Problem statement — Repeat exactly the lines of the material below that run from the "red screwdriver: 2 -> 0" line to the "purple spray bottle: 14 -> 15" line, including both, and do not carry over any pictures.

Supplied material —
───

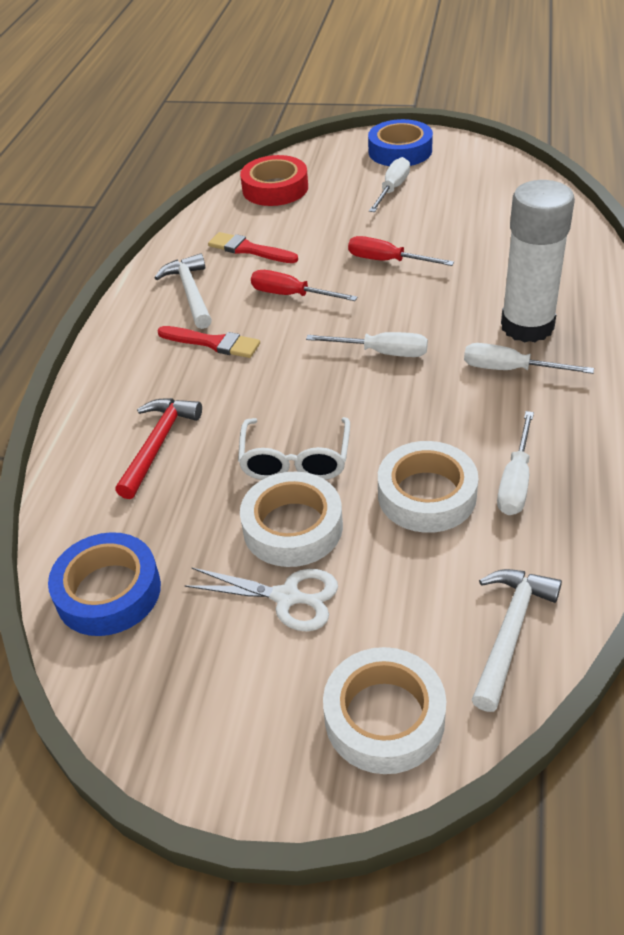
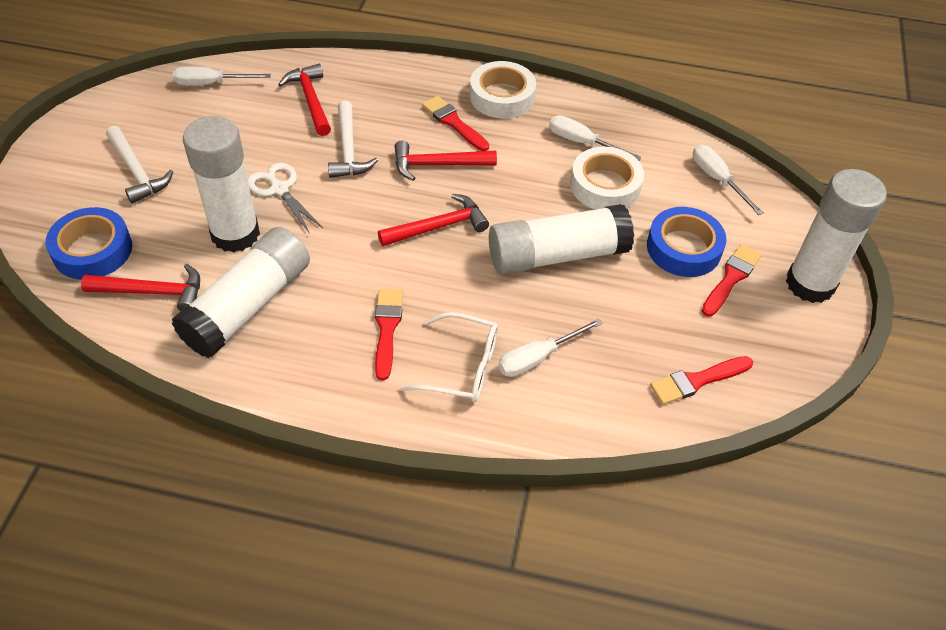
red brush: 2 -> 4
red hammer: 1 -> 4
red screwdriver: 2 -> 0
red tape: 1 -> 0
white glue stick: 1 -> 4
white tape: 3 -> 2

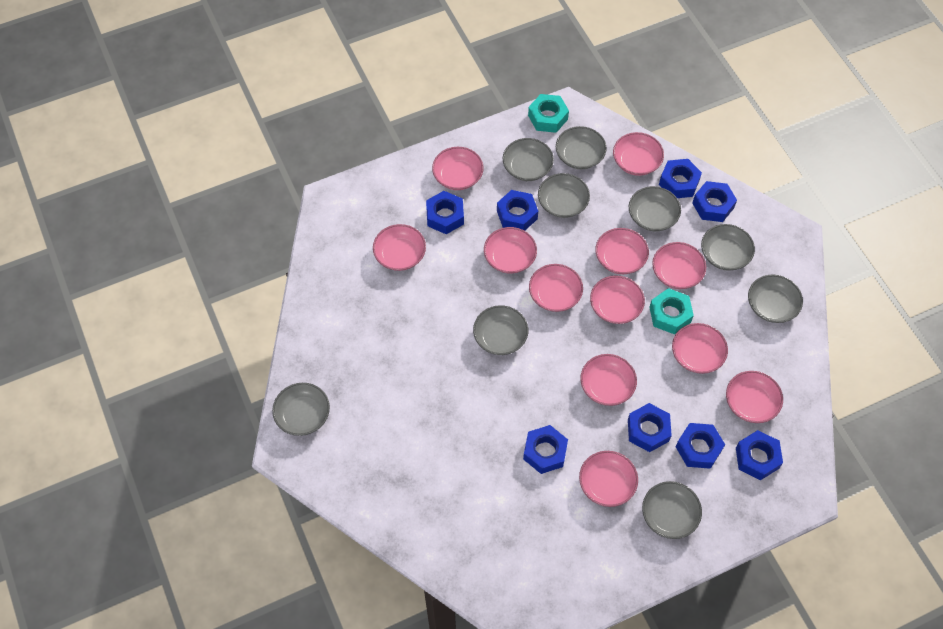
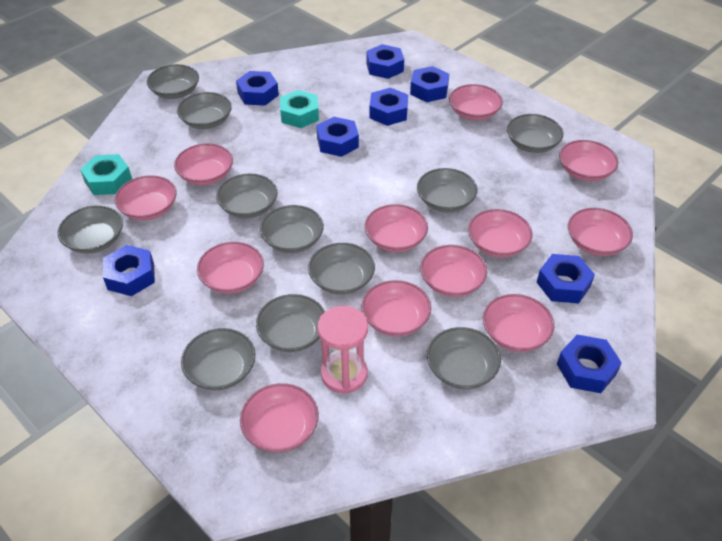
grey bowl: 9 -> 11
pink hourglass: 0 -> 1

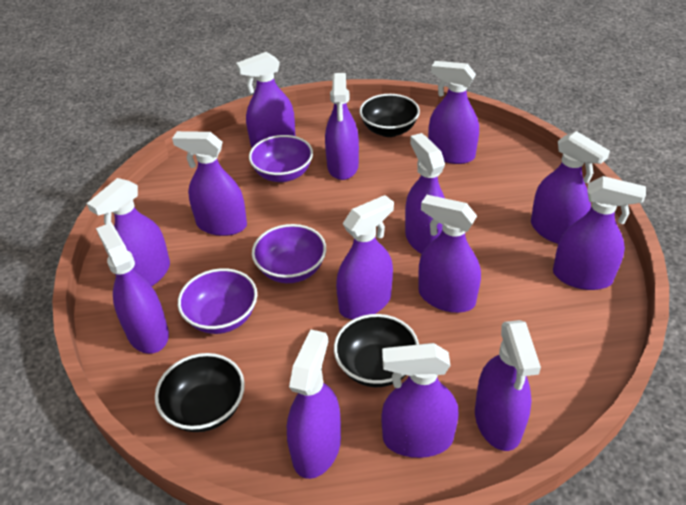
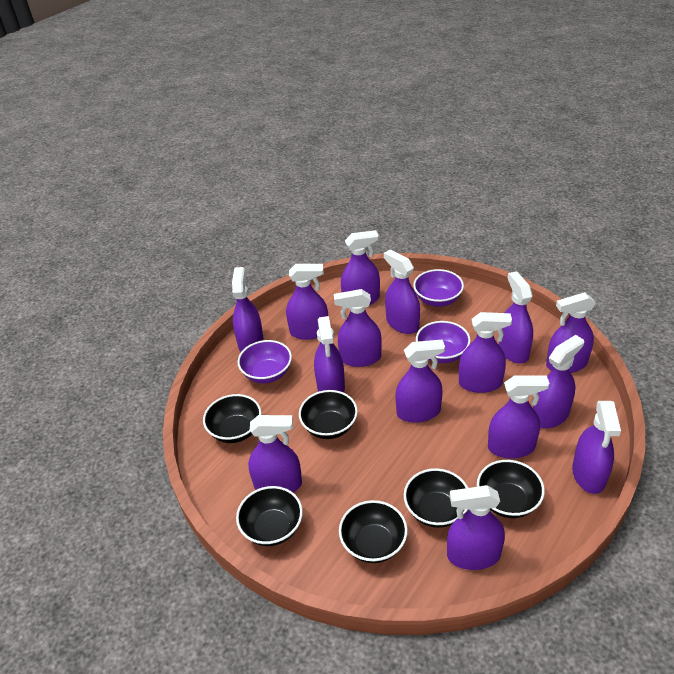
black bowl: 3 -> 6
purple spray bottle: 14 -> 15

───

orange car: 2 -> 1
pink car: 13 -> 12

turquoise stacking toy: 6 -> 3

───

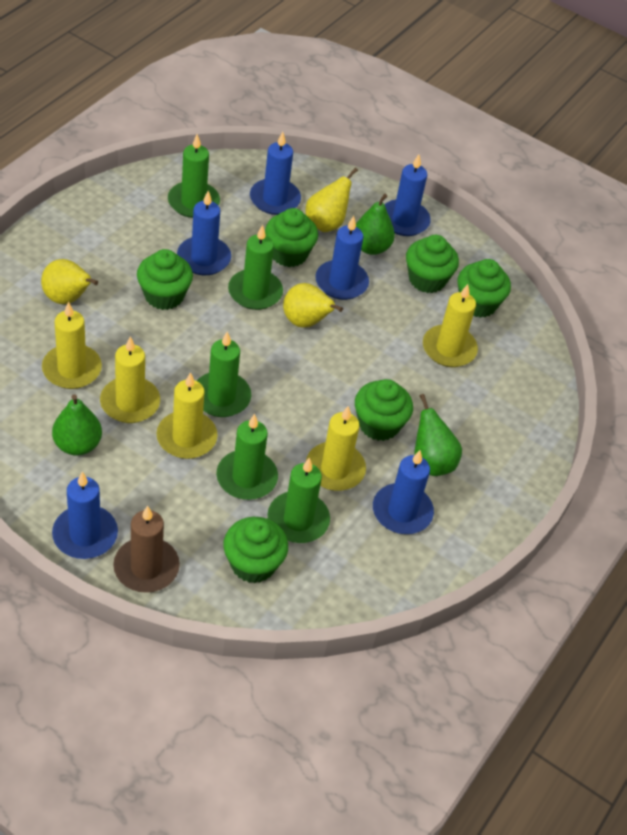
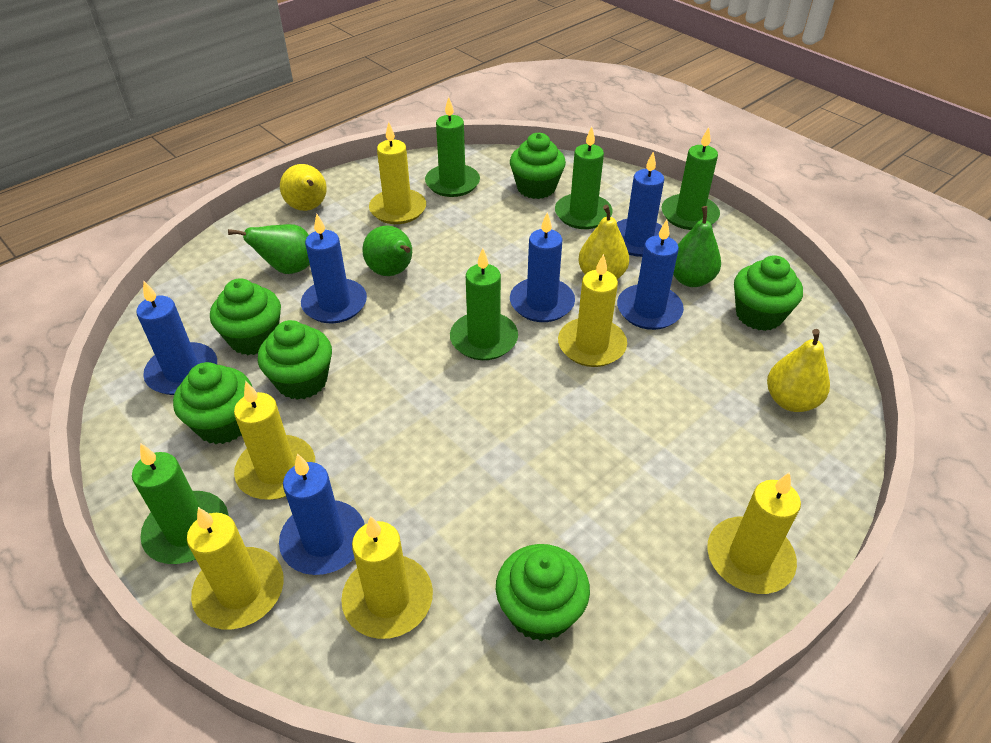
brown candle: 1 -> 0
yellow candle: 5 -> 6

───

Answer space —
red screwdriver: 2 -> 0
red tape: 1 -> 0
white glue stick: 1 -> 4
white tape: 3 -> 2

grey bowl: 9 -> 11
pink hourglass: 0 -> 1

black bowl: 3 -> 6
purple spray bottle: 14 -> 15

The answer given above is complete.